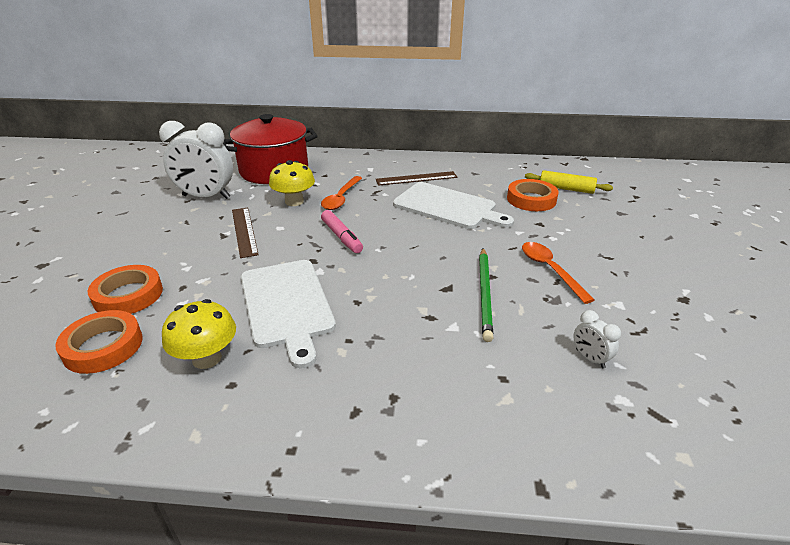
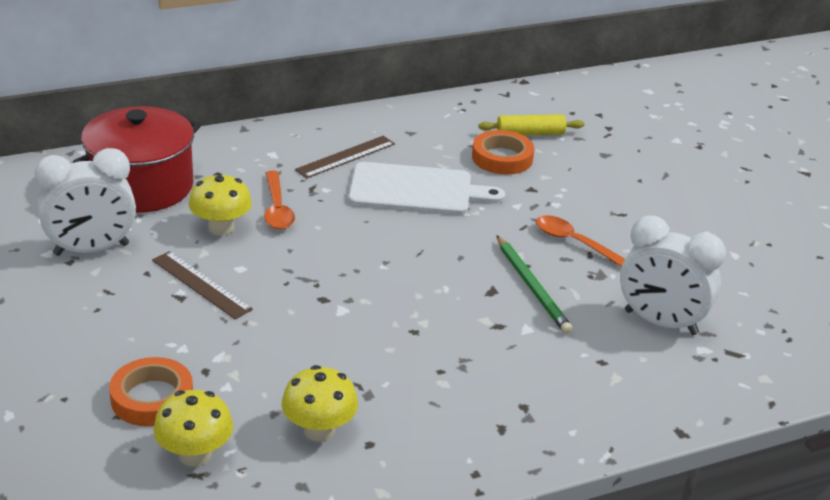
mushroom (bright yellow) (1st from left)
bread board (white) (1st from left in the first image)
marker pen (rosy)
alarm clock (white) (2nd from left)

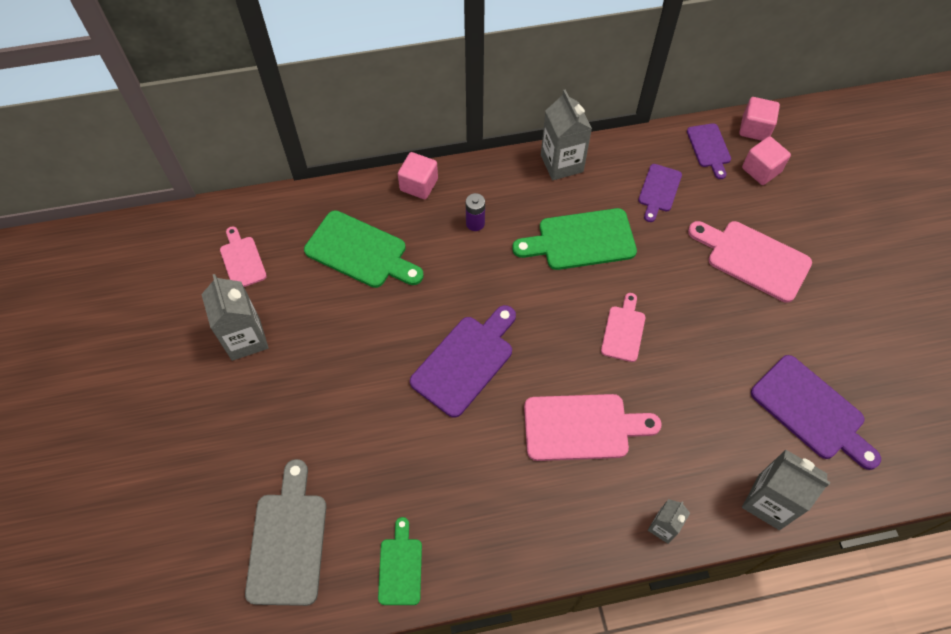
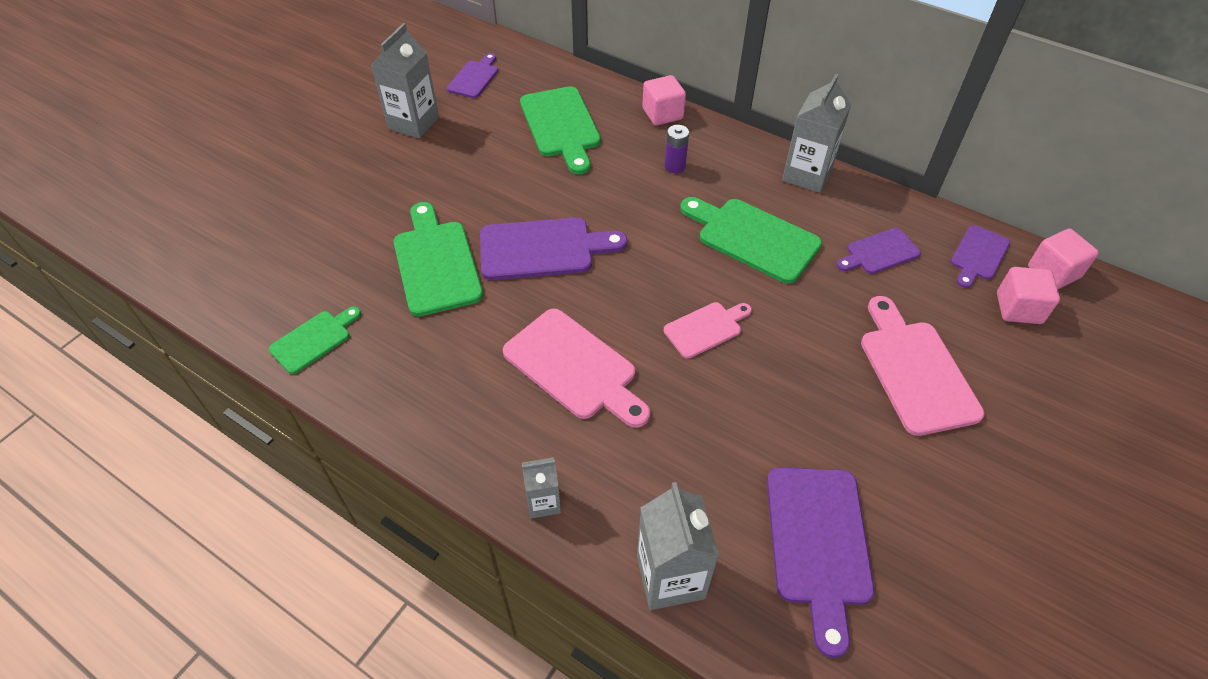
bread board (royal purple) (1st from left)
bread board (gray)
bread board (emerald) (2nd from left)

» Instructions to follow
Nothing but the lines from the one holding "bread board (gray)" through the last line of the data may be output, and each must match exactly.

» Solution for this task
bread board (gray)
bread board (emerald) (2nd from left)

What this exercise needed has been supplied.